__Input for this task__:

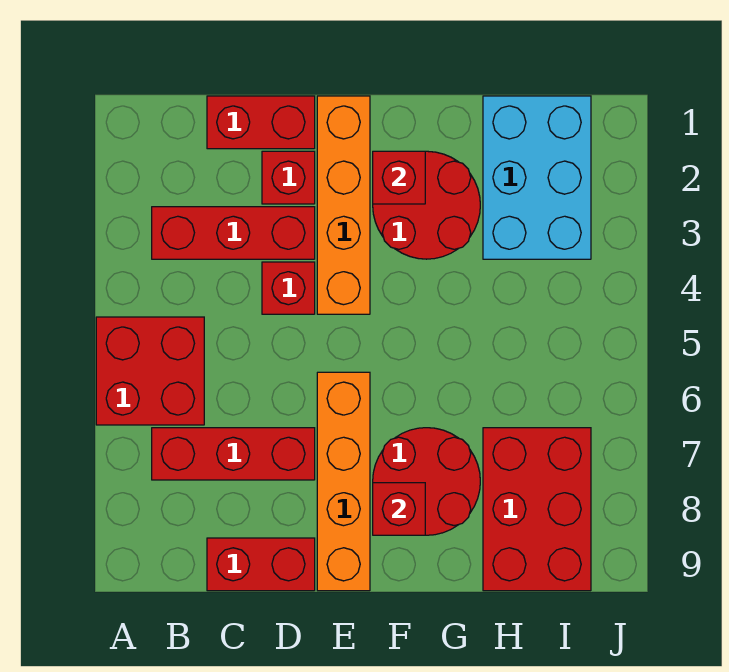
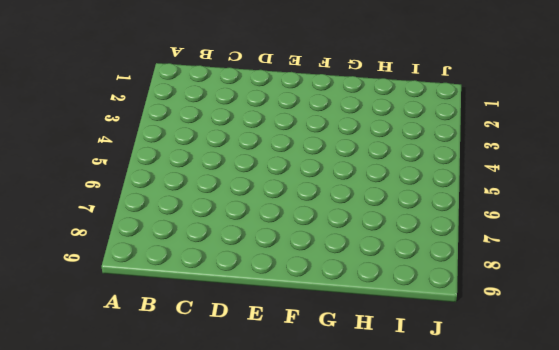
none -> red 2x2 brick [96,317,204,425]
none -> red 1x3 brick [152,207,315,259]
none -> red 1x3 brick [152,428,315,480]

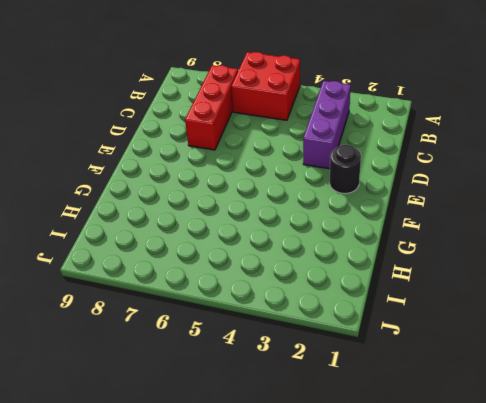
purple 1x3 brick [303,81,351,169] -> red 1x3 brick [152,207,315,259]
black 1x1 round brick [329,145,361,194] -> orange 1x4 brick [317,96,370,314]
none -> red 1x2 brick [207,96,315,149]
none -> red 1x2 brick [207,538,315,591]
none -> red 1x1 brick [262,151,315,204]

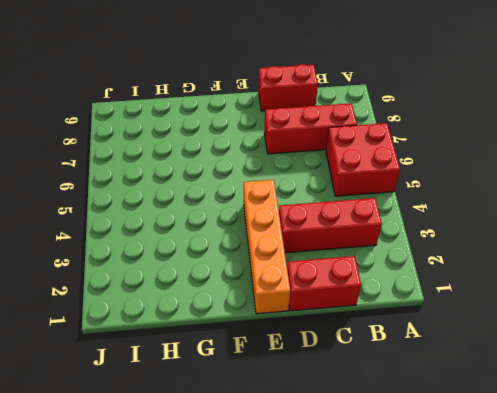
none -> red 1x1 brick [262,151,315,204]
none -> red 1x1 brick [262,262,315,314]
none -> orange 1x4 brick [317,372,370,591]

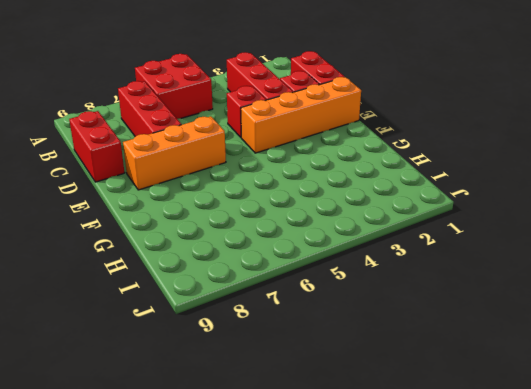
orange 1x3 brick [123,116,226,190] -> orange 1x4 brick [317,372,370,591]
none -> red 2x2 round brick [373,151,480,259]
none -> red 2x2 round brick [373,428,480,535]
none -> cyan 2x3 brick [483,96,591,259]

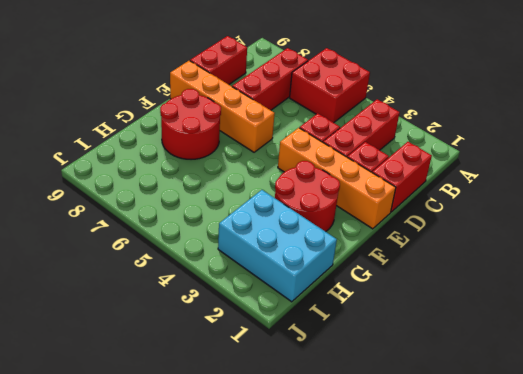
none -> red 2x3 brick [483,428,591,591]
none -> red 1x1 brick [373,151,425,204]
none -> red 1x1 brick [373,483,425,535]

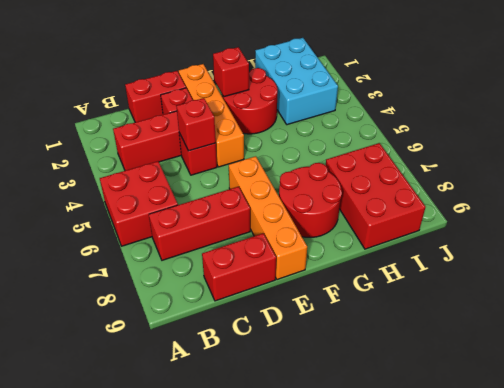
red 1x1 brick [176,98,216,151] -> red 1x1 brick moved to [373,483,425,535]

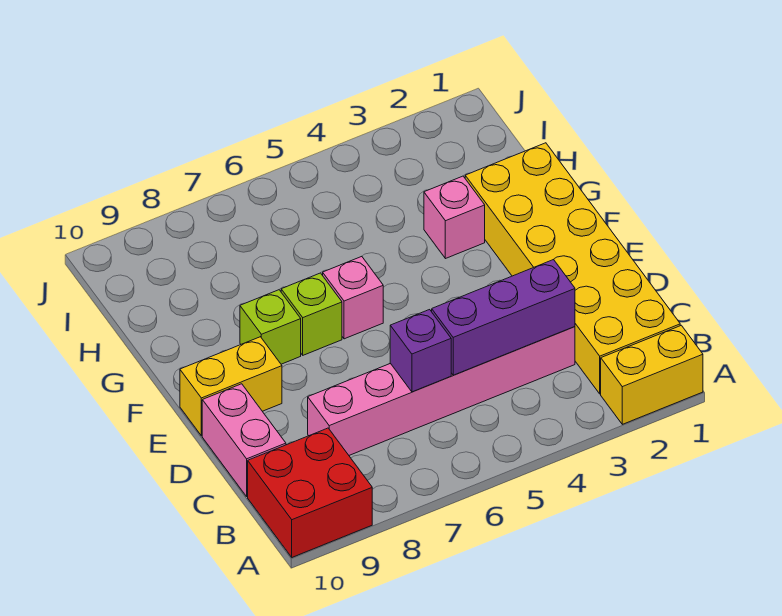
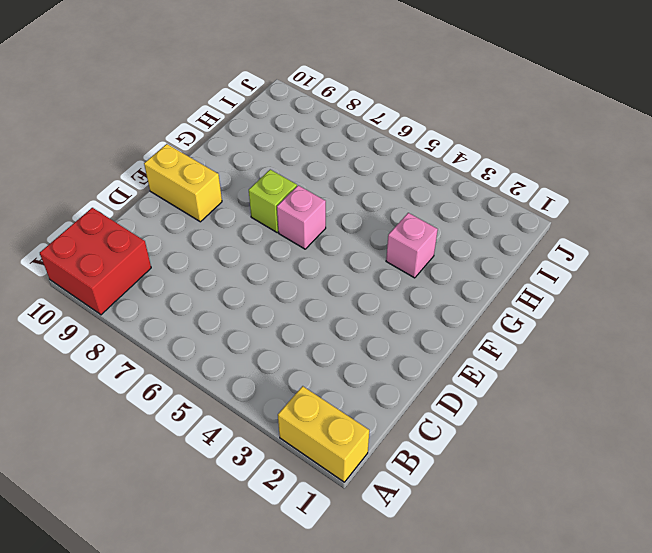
none -> yellow 2x6 brick [465,143,680,394]
none -> pink 1x6 brick [308,327,575,455]
none -> pink 1x2 brick [202,384,286,496]

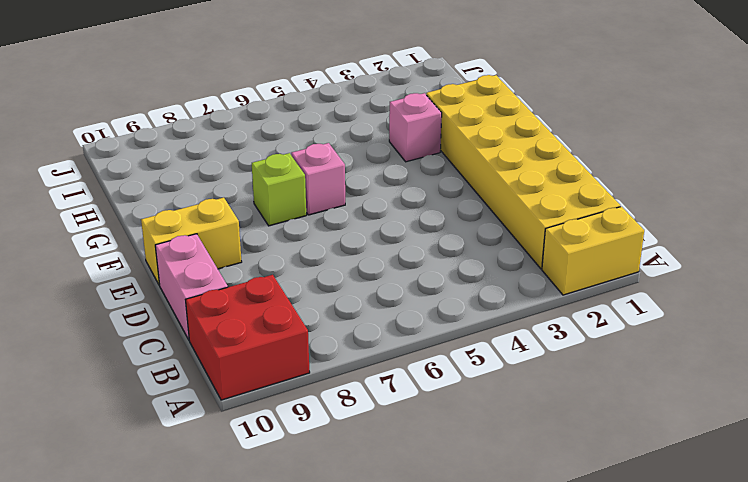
none -> pink 1x6 brick [308,327,575,455]
none -> lime 1x1 brick [240,290,301,364]
none -> purple 1x3 brick [432,260,575,375]

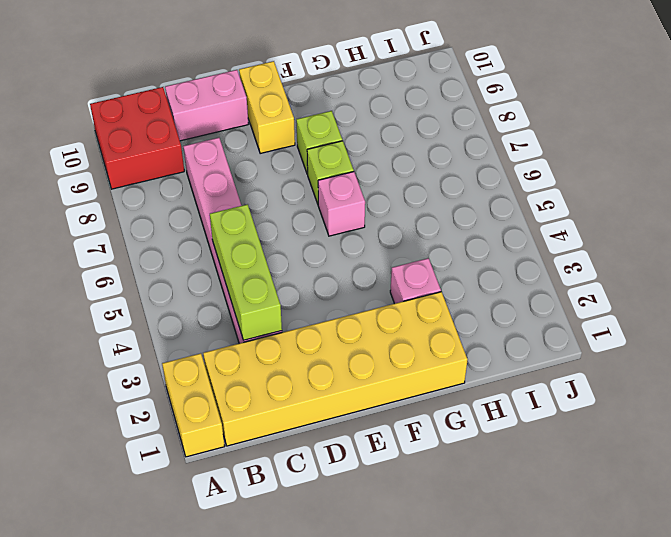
lime 1x3 brick [210,204,282,340] -> purple 1x3 brick [432,260,575,375]
none -> purple 1x1 brick [390,310,451,392]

__Work to be completed__: Could you transcribe exactly the lines from the one with "none -> lime 1x1 brick [240,290,301,364]" through the end of the data, both ends included, and nothing else, skipping the pictures?

__Result__:
none -> lime 1x1 brick [240,290,301,364]
none -> purple 1x3 brick [432,260,575,375]

lime 1x3 brick [210,204,282,340] -> purple 1x3 brick [432,260,575,375]
none -> purple 1x1 brick [390,310,451,392]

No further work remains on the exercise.